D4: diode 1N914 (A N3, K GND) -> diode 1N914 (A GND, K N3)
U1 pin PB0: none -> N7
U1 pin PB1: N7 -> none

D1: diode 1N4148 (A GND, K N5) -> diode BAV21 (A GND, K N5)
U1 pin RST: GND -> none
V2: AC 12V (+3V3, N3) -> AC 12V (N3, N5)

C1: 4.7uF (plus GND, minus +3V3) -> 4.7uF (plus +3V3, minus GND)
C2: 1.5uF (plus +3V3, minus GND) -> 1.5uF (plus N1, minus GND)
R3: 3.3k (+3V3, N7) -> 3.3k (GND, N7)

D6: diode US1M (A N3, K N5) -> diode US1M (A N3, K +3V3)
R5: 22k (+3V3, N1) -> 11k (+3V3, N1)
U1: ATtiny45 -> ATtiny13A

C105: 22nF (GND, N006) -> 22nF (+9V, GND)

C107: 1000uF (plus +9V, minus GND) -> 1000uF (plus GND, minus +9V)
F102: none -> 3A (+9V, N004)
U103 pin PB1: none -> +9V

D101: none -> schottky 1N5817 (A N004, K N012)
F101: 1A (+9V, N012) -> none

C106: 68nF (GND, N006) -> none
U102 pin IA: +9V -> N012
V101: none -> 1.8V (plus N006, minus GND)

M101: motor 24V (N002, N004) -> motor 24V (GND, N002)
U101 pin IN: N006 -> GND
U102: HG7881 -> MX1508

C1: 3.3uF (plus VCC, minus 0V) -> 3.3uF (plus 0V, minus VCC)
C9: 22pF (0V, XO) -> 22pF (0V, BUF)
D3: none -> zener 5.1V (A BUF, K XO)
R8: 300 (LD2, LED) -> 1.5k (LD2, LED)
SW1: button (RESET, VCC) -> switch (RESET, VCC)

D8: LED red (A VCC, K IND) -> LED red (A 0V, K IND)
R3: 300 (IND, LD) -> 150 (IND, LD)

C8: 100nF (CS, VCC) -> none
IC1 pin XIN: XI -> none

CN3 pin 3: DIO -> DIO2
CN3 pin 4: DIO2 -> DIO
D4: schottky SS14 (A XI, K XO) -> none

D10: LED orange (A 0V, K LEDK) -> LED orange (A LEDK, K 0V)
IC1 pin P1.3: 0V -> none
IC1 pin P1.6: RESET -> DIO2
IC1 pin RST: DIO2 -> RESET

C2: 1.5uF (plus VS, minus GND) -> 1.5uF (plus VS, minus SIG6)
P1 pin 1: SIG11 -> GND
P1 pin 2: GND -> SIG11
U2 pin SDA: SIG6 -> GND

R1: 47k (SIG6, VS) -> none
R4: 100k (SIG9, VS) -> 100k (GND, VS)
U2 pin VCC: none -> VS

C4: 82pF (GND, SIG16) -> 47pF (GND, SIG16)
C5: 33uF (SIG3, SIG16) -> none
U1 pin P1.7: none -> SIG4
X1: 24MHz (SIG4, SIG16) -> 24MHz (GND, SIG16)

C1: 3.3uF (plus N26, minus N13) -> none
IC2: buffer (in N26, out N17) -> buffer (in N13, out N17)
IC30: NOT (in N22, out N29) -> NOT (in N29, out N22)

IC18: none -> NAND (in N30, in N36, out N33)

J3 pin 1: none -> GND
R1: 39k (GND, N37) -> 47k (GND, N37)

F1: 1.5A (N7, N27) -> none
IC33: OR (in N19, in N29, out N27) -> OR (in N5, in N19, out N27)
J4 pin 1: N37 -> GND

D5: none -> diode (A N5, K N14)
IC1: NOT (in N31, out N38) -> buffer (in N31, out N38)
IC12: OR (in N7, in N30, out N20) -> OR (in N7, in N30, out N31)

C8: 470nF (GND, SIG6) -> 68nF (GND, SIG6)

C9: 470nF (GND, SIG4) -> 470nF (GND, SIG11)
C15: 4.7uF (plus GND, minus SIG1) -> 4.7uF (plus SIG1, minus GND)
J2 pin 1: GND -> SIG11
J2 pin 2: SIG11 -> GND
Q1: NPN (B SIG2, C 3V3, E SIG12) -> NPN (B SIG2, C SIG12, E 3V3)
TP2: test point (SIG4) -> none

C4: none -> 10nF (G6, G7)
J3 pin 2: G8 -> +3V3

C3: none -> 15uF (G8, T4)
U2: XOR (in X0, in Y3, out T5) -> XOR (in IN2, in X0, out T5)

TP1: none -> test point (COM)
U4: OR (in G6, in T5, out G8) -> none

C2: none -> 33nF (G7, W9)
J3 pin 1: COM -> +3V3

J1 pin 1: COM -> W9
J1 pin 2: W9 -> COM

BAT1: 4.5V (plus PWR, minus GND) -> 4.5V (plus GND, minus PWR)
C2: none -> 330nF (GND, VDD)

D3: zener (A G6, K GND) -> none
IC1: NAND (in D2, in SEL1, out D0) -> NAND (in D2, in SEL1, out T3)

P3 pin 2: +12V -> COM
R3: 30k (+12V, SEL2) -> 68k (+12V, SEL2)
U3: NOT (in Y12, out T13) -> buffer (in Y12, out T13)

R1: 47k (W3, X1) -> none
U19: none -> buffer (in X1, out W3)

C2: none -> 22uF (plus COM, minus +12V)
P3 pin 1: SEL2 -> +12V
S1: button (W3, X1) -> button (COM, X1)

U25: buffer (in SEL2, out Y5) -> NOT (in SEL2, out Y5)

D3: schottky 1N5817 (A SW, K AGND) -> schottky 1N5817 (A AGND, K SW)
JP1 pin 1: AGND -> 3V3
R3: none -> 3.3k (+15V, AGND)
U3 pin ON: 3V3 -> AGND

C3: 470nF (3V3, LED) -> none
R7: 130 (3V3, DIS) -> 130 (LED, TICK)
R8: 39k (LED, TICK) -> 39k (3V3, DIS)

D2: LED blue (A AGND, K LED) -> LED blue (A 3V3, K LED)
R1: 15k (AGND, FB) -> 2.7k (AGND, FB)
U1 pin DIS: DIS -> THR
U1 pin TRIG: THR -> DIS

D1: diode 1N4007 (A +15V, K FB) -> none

About this task: Up to and including the last line of the records above, print exactly every line from the one that contains "C3: 470nF (3V3, LED) -> none" onward.

Output below:
C3: 470nF (3V3, LED) -> none
R7: 130 (3V3, DIS) -> 130 (LED, TICK)
R8: 39k (LED, TICK) -> 39k (3V3, DIS)

D2: LED blue (A AGND, K LED) -> LED blue (A 3V3, K LED)
R1: 15k (AGND, FB) -> 2.7k (AGND, FB)
U1 pin DIS: DIS -> THR
U1 pin TRIG: THR -> DIS

D1: diode 1N4007 (A +15V, K FB) -> none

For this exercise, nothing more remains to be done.